## Dataset content:
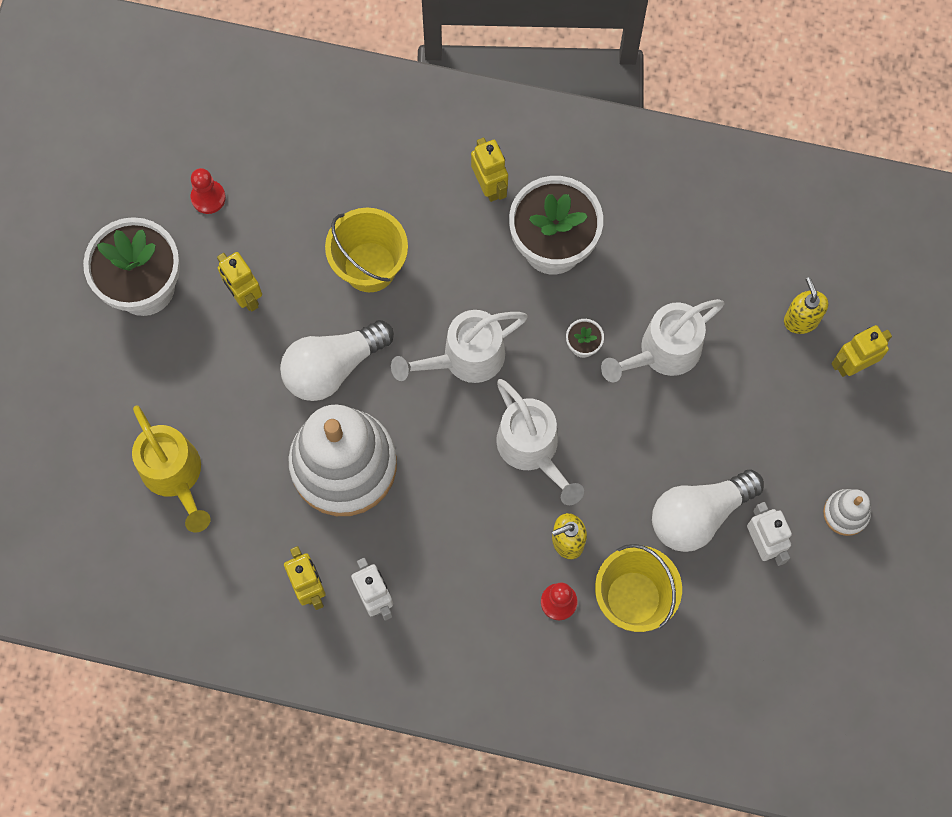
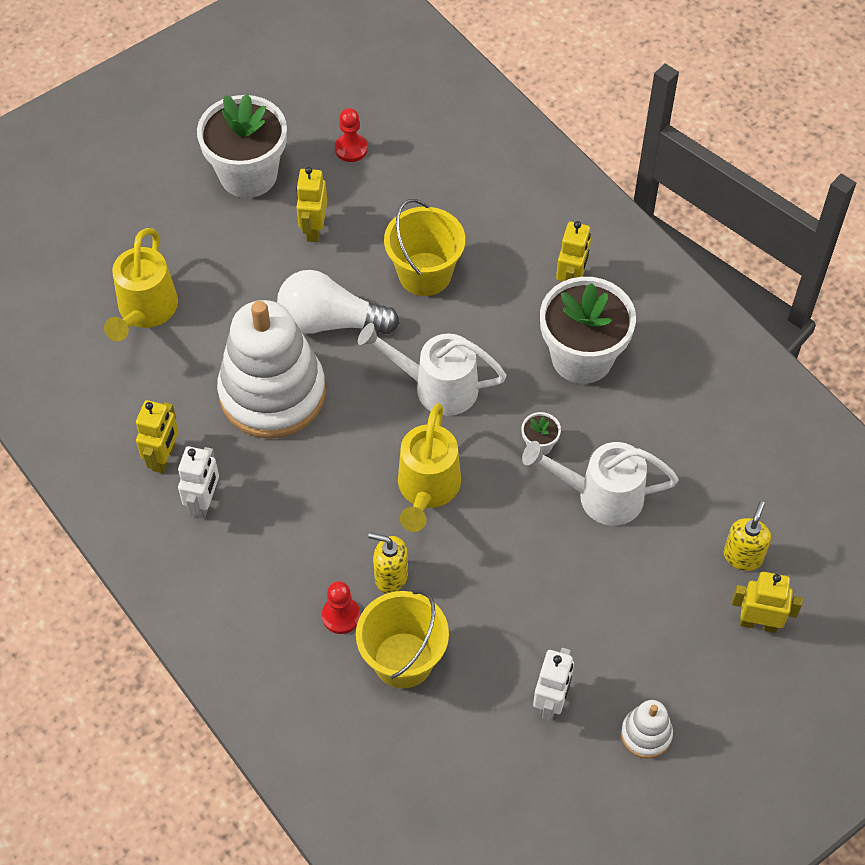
camera: 40 degrees right, 15 degrees down
(532, 450) = (427, 489): white watering can -> yellow watering can
(698, 515) = (517, 639): white light bulb -> none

## Exercise objective:
Could you repeat the listing above exactly, omitting its pictures?

## Solution to the exercise:
camera: 40 degrees right, 15 degrees down
(532, 450) = (427, 489): white watering can -> yellow watering can
(698, 515) = (517, 639): white light bulb -> none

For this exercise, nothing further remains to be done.